▶ [DATASET CONTENT]:
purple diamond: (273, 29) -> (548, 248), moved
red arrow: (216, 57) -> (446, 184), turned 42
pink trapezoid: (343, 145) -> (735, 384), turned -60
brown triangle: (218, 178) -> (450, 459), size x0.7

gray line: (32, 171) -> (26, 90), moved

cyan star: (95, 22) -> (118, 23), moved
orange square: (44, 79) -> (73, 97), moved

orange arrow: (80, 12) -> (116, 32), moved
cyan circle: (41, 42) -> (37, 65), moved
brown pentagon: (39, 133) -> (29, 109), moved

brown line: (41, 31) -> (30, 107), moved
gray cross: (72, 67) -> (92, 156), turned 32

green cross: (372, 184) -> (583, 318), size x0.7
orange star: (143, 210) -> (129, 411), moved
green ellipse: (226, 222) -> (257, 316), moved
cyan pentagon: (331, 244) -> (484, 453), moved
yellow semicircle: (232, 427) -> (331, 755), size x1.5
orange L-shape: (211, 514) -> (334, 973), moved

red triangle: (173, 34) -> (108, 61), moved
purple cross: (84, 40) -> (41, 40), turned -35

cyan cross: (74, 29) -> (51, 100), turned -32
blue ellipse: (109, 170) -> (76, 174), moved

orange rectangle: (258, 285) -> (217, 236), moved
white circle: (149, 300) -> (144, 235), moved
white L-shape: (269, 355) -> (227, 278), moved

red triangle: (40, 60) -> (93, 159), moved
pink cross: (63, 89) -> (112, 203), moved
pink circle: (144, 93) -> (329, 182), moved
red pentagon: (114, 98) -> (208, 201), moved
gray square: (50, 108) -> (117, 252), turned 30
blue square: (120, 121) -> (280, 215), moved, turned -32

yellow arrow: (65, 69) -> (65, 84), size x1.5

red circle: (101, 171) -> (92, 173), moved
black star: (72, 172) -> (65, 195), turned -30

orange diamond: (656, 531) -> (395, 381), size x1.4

▶ [REQUIRED ACTION]: From the material above, copy exactly the lines between the line holding "brown triangle: (218, 178)" and the line holding "orange star: (143, 210) -> (129, 411), moved", inclusive, and only those.

▶ [RESPONSE BELOW]:
brown triangle: (218, 178) -> (450, 459), size x0.7

gray line: (32, 171) -> (26, 90), moved

cyan star: (95, 22) -> (118, 23), moved
orange square: (44, 79) -> (73, 97), moved

orange arrow: (80, 12) -> (116, 32), moved
cyan circle: (41, 42) -> (37, 65), moved
brown pentagon: (39, 133) -> (29, 109), moved

brown line: (41, 31) -> (30, 107), moved
gray cross: (72, 67) -> (92, 156), turned 32

green cross: (372, 184) -> (583, 318), size x0.7
orange star: (143, 210) -> (129, 411), moved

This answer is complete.